### What the task asks
For each record, copy the text exactly and omit any picture it holds.

#### Given entries

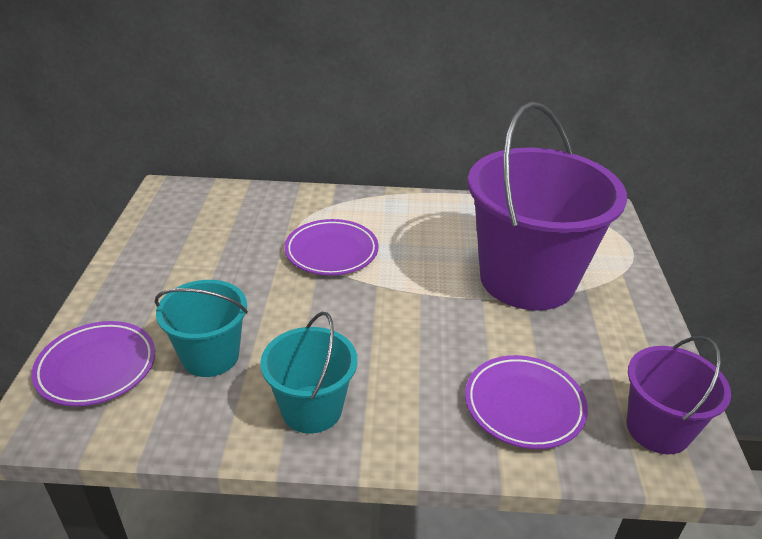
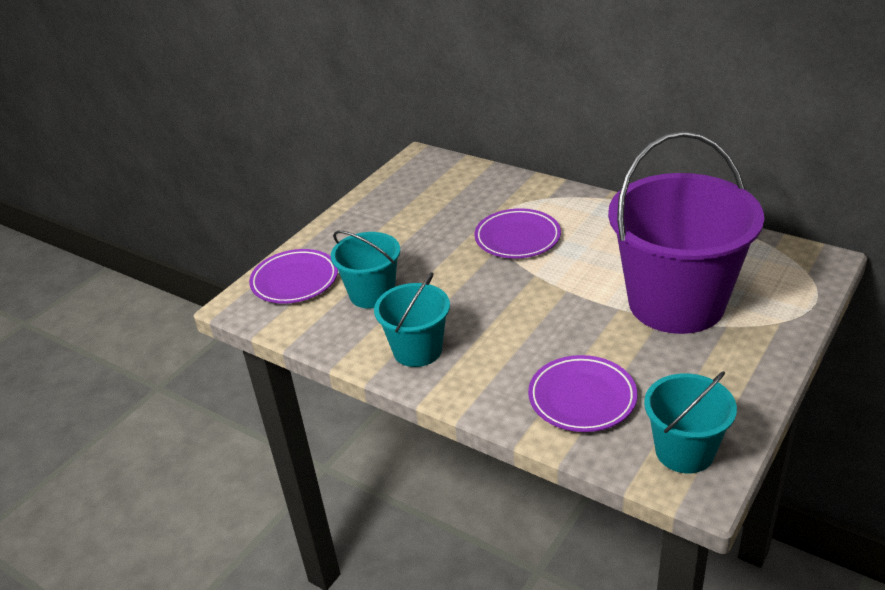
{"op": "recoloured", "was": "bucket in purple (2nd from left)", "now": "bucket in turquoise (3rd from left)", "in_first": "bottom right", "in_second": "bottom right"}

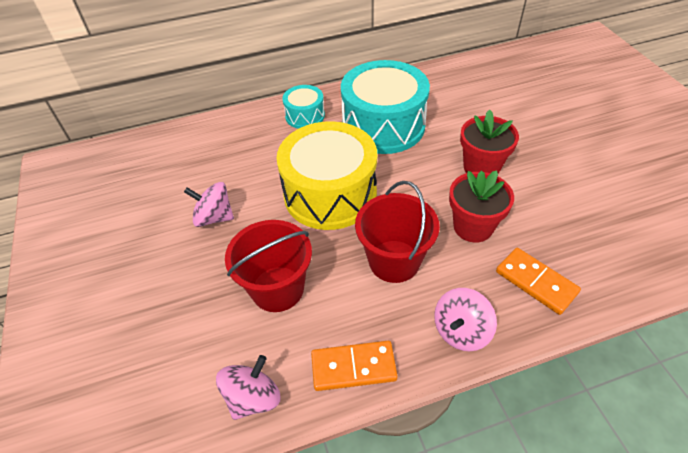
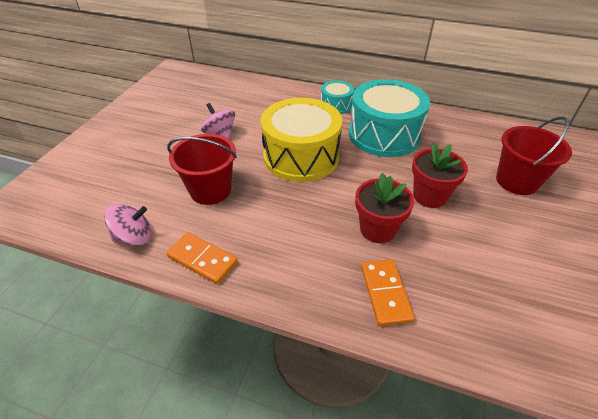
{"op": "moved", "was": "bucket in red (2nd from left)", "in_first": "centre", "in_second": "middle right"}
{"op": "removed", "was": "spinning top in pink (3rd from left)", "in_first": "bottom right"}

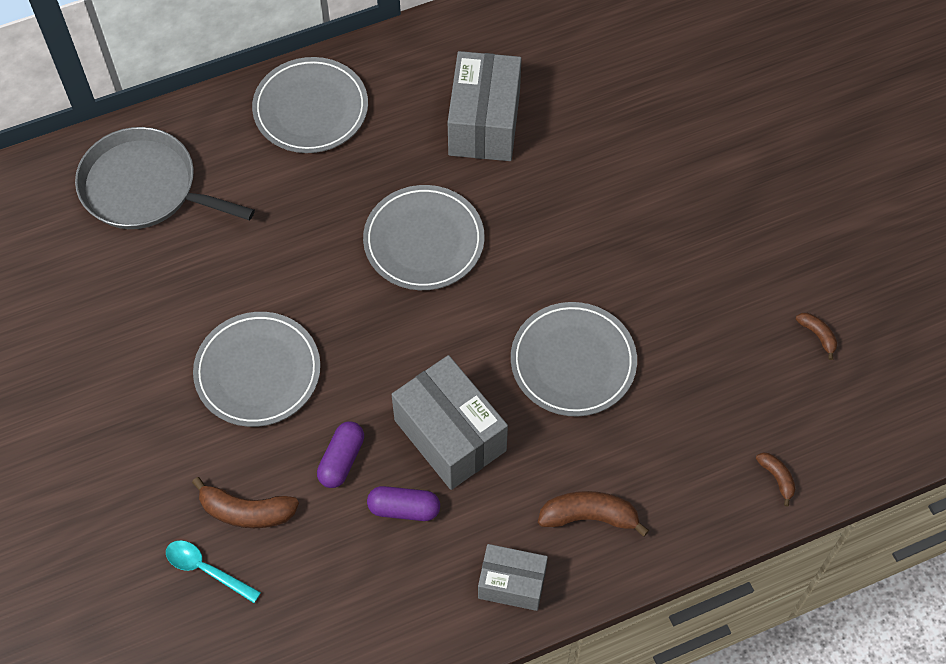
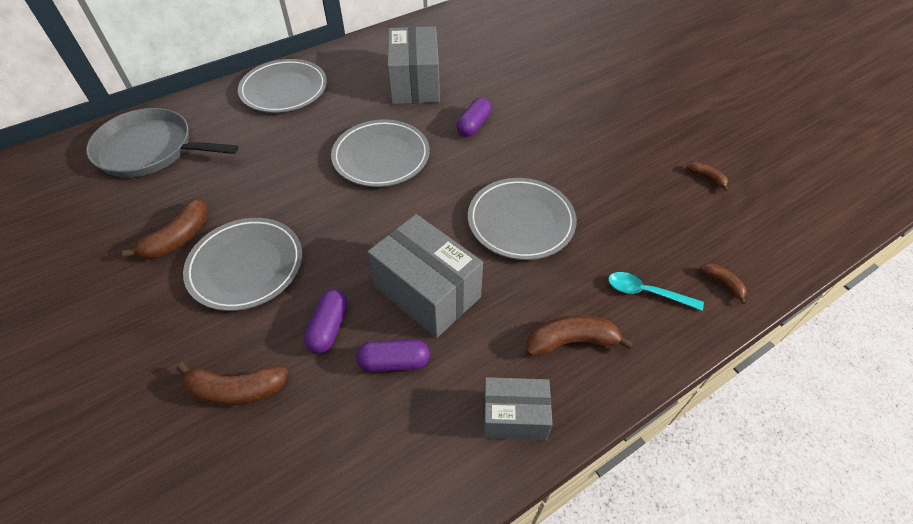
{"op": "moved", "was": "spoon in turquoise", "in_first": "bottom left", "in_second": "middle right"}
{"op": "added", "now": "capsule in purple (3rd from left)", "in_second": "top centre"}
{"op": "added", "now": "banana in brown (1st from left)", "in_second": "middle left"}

########

### Solution to this exercise
{"op": "recoloured", "was": "bucket in purple (2nd from left)", "now": "bucket in turquoise (3rd from left)", "in_first": "bottom right", "in_second": "bottom right"}

{"op": "moved", "was": "bucket in red (2nd from left)", "in_first": "centre", "in_second": "middle right"}
{"op": "removed", "was": "spinning top in pink (3rd from left)", "in_first": "bottom right"}

{"op": "moved", "was": "spoon in turquoise", "in_first": "bottom left", "in_second": "middle right"}
{"op": "added", "now": "capsule in purple (3rd from left)", "in_second": "top centre"}
{"op": "added", "now": "banana in brown (1st from left)", "in_second": "middle left"}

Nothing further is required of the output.